§ Work to complete: Extract, unchanged, each line of the listing below from its first line through the line that contains "none -> cyan brick J10:L10 level 1", inclusive, and nothing else.

§ Data for the task:

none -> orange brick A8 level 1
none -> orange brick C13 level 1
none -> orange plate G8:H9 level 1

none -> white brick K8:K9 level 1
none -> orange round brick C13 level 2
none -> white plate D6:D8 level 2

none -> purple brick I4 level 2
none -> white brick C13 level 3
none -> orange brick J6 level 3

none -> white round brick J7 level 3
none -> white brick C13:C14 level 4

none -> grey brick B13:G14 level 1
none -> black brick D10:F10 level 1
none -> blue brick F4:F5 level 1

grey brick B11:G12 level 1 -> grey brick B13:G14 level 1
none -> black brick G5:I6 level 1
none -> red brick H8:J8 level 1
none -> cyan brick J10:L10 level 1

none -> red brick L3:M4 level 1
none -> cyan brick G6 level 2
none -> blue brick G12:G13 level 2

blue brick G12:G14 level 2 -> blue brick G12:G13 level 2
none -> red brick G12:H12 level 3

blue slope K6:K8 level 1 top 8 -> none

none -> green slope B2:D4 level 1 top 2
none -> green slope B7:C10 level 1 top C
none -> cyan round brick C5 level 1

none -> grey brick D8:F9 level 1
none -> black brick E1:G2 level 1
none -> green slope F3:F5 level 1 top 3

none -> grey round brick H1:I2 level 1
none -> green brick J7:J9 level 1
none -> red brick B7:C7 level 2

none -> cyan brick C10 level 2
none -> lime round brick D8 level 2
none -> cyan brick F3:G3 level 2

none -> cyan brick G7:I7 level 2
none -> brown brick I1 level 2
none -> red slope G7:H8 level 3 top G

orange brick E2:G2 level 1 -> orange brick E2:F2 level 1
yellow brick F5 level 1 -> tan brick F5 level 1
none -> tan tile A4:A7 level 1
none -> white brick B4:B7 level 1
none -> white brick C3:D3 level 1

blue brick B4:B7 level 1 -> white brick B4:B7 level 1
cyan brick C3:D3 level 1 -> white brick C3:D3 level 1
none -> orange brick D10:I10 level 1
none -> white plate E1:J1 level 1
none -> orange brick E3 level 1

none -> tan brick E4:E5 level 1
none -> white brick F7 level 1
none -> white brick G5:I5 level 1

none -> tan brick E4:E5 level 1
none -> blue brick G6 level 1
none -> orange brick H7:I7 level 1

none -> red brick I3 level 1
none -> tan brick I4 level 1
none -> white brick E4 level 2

§ Exercise result:
none -> orange brick A8 level 1
none -> orange brick C13 level 1
none -> orange plate G8:H9 level 1

none -> white brick K8:K9 level 1
none -> orange round brick C13 level 2
none -> white plate D6:D8 level 2

none -> purple brick I4 level 2
none -> white brick C13 level 3
none -> orange brick J6 level 3

none -> white round brick J7 level 3
none -> white brick C13:C14 level 4

none -> grey brick B13:G14 level 1
none -> black brick D10:F10 level 1
none -> blue brick F4:F5 level 1

grey brick B11:G12 level 1 -> grey brick B13:G14 level 1
none -> black brick G5:I6 level 1
none -> red brick H8:J8 level 1
none -> cyan brick J10:L10 level 1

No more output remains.